| PROBLEM |
Write out, word for word, the part of the listing below that opens with the line containing "brown capsule: 11 -> 8" and closes with the line containing "red capsule: 3 -> 6", keeping both of those lines and adding no others.
[MATERIALS PROVIDED Boundary: Start]
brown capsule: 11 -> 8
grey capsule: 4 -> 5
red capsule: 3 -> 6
[MATERIALS PROVIDED Boundary: End]
[MATERIALS PROVIDED Boundary: Start]
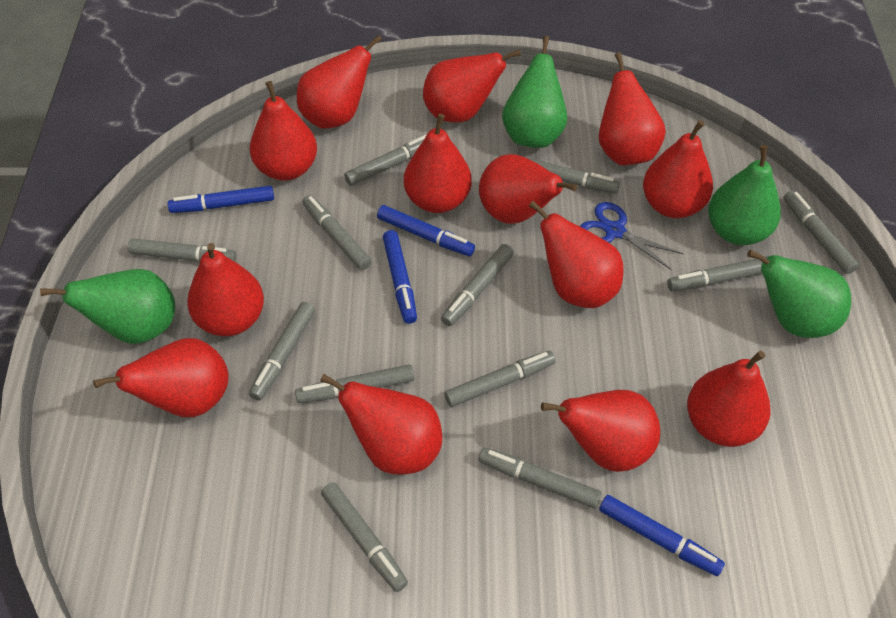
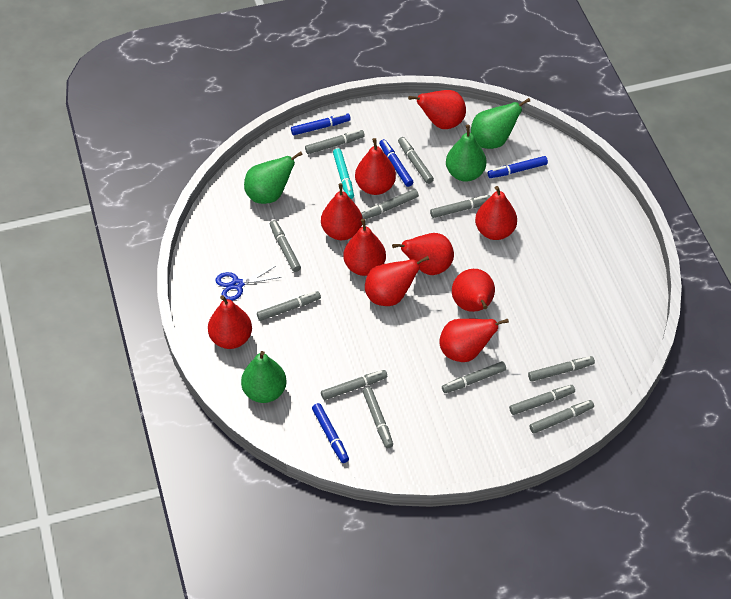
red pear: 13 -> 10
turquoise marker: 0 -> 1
[MATERIALS PROVIDED Boundary: End]
| ANSWER BELOW |
brown capsule: 11 -> 8
grey capsule: 4 -> 5
red capsule: 3 -> 6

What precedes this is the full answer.